■ SUPPLIED DATA

━━━

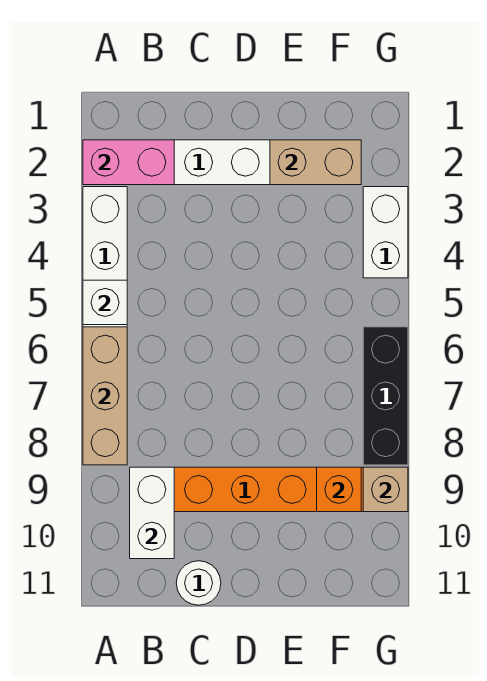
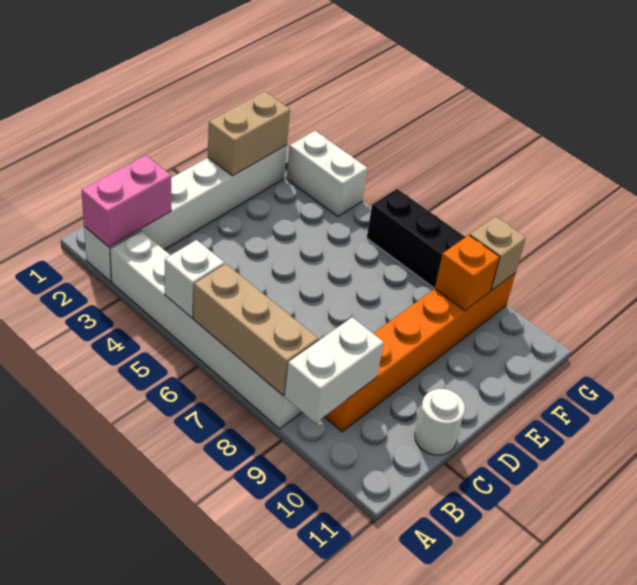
white brick B9:B10 level 2 -> white brick A9:B9 level 2

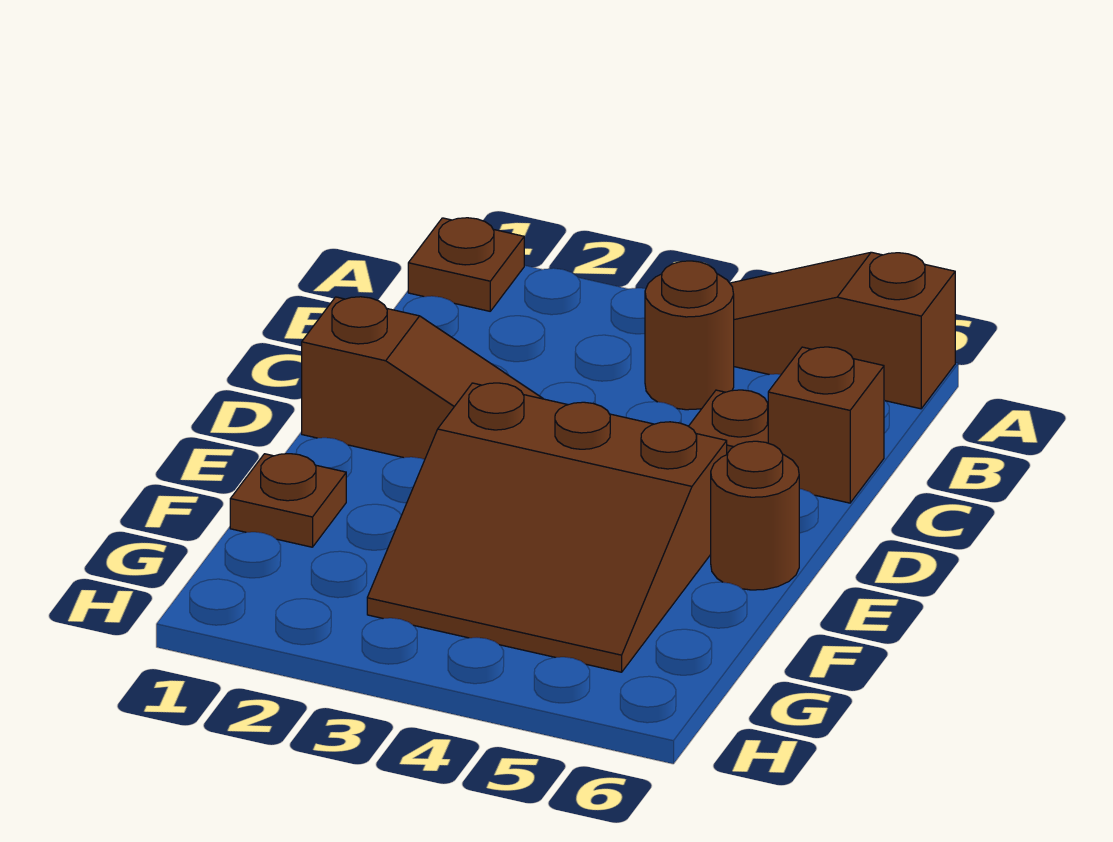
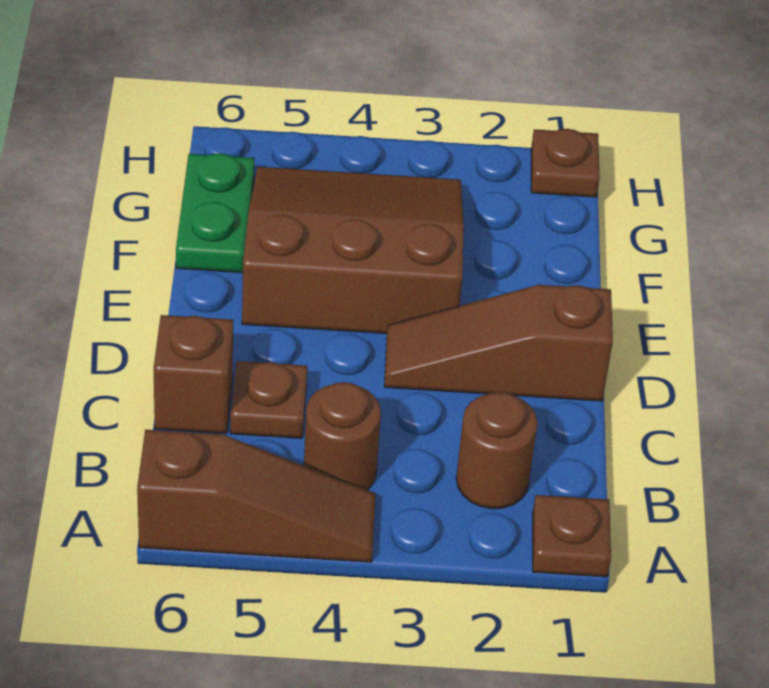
brown round brick E6 level 1 -> brown round brick B2 level 1
brown plate F1 level 1 -> brown plate H1 level 1
none -> green plate F6:G6 level 1

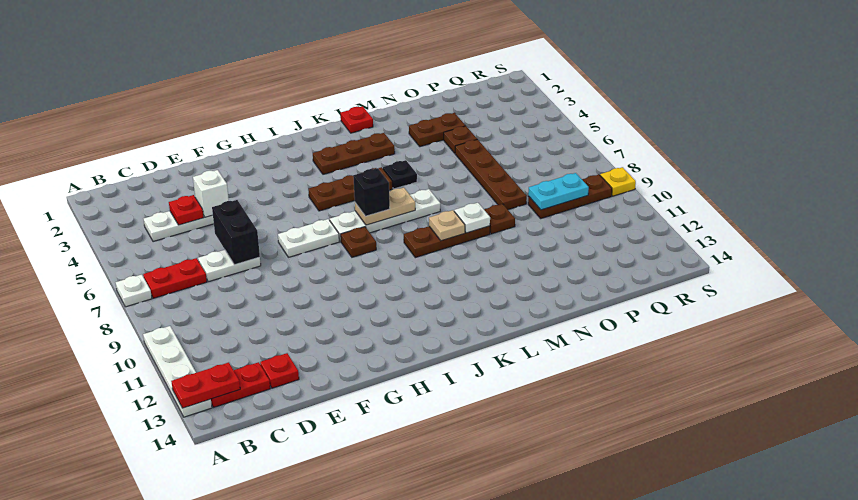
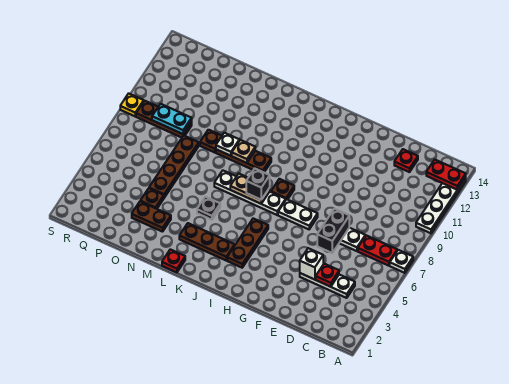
red plate B13:C13 level 1 -> none
brown plate I5:K5 level 1 -> brown plate I3:I5 level 1

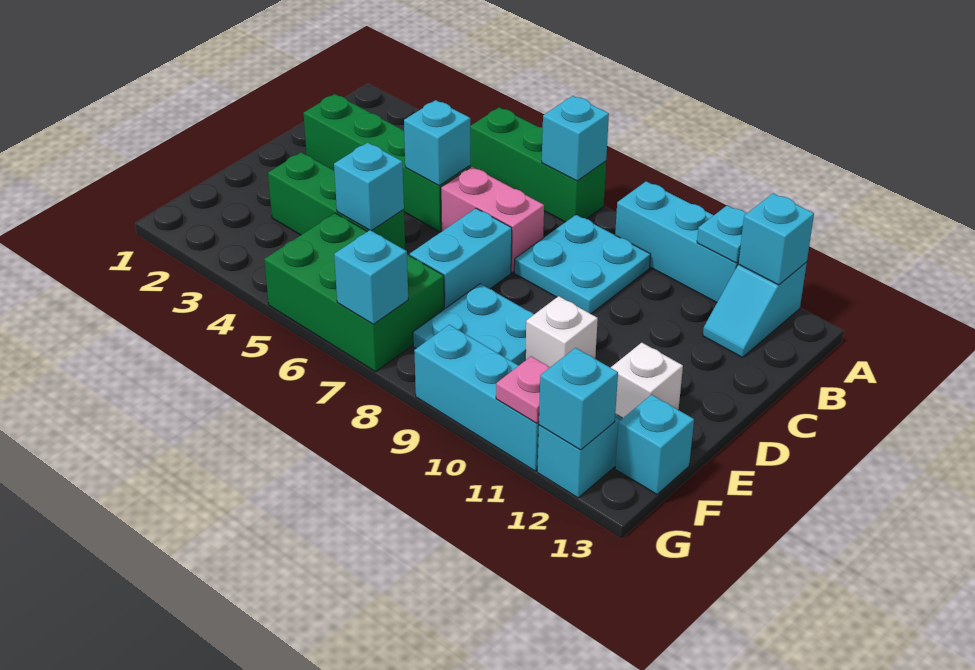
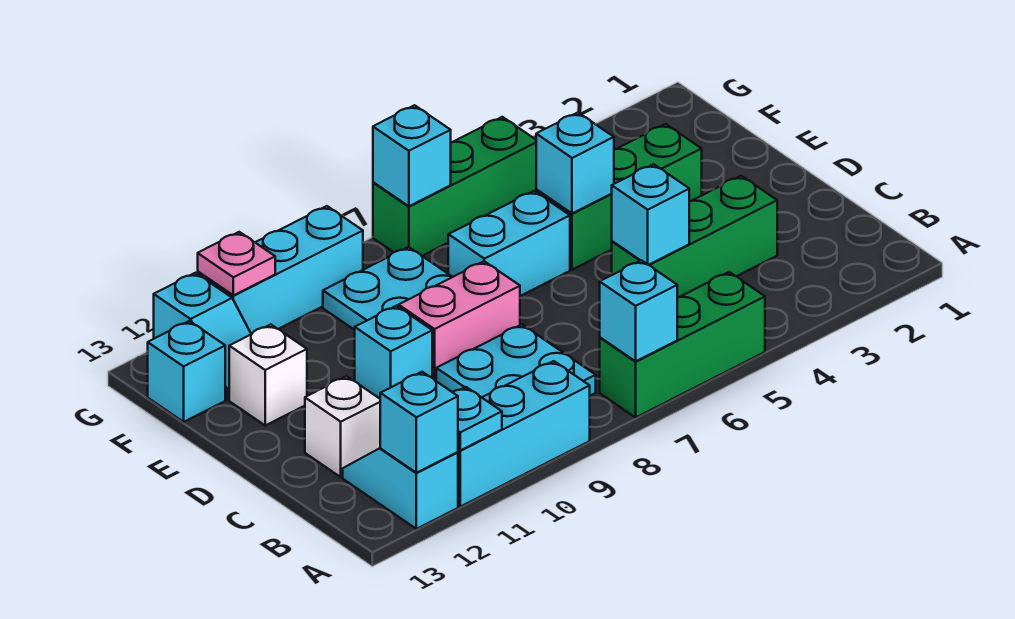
green brick C2:C5 level 1 -> green brick C3:C5 level 1
pink brick C6:C7 level 1 -> pink brick D8:D9 level 1
cyan brick D7:E7 level 1 -> cyan brick E6:E7 level 1
white brick E10 level 1 -> white brick C12 level 1
green brick F5:G7 level 1 -> green brick G5:G7 level 1
cyan brick G12 level 2 -> cyan brick D10 level 1

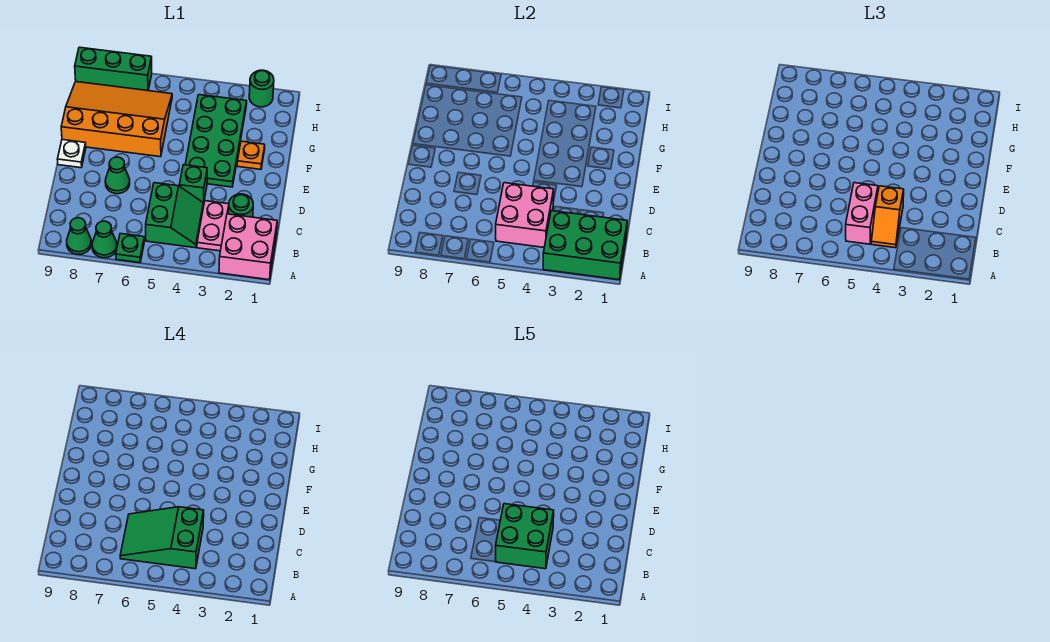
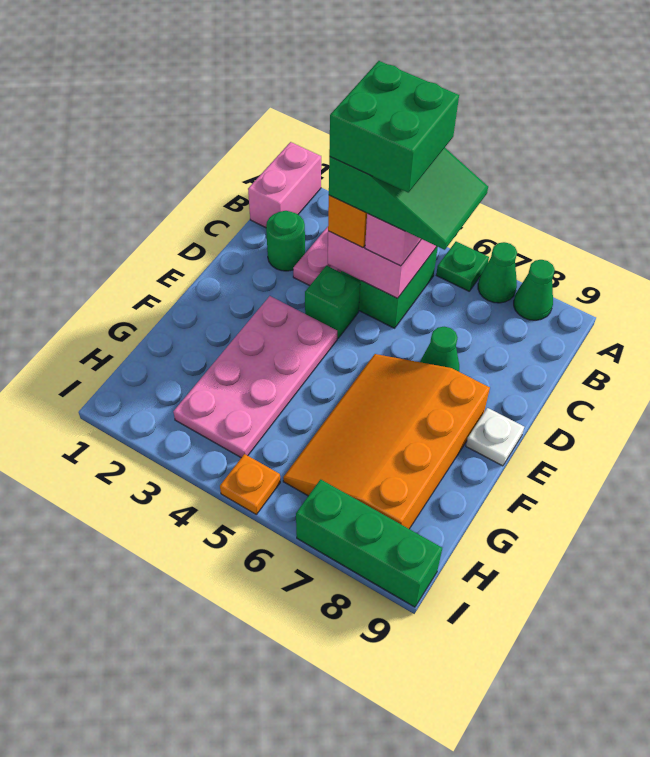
pink brick A1:B2 level 1 -> pink brick A1:B1 level 1
green brick A1:B3 level 2 -> none
green plate E3:H4 level 1 -> pink plate E3:H4 level 1
orange plate F2 level 1 -> orange plate I5 level 1
orange slope F6:H9 level 1 top F -> orange slope E6:H8 level 1 top 8
green round brick I2 level 1 -> none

━━━

■ PROMPT
Line by line, give the material above again exactly, but without any pictures.

■ EXERCISE OUTPUT
white brick B9:B10 level 2 -> white brick A9:B9 level 2

brown round brick E6 level 1 -> brown round brick B2 level 1
brown plate F1 level 1 -> brown plate H1 level 1
none -> green plate F6:G6 level 1

red plate B13:C13 level 1 -> none
brown plate I5:K5 level 1 -> brown plate I3:I5 level 1

green brick C2:C5 level 1 -> green brick C3:C5 level 1
pink brick C6:C7 level 1 -> pink brick D8:D9 level 1
cyan brick D7:E7 level 1 -> cyan brick E6:E7 level 1
white brick E10 level 1 -> white brick C12 level 1
green brick F5:G7 level 1 -> green brick G5:G7 level 1
cyan brick G12 level 2 -> cyan brick D10 level 1

pink brick A1:B2 level 1 -> pink brick A1:B1 level 1
green brick A1:B3 level 2 -> none
green plate E3:H4 level 1 -> pink plate E3:H4 level 1
orange plate F2 level 1 -> orange plate I5 level 1
orange slope F6:H9 level 1 top F -> orange slope E6:H8 level 1 top 8
green round brick I2 level 1 -> none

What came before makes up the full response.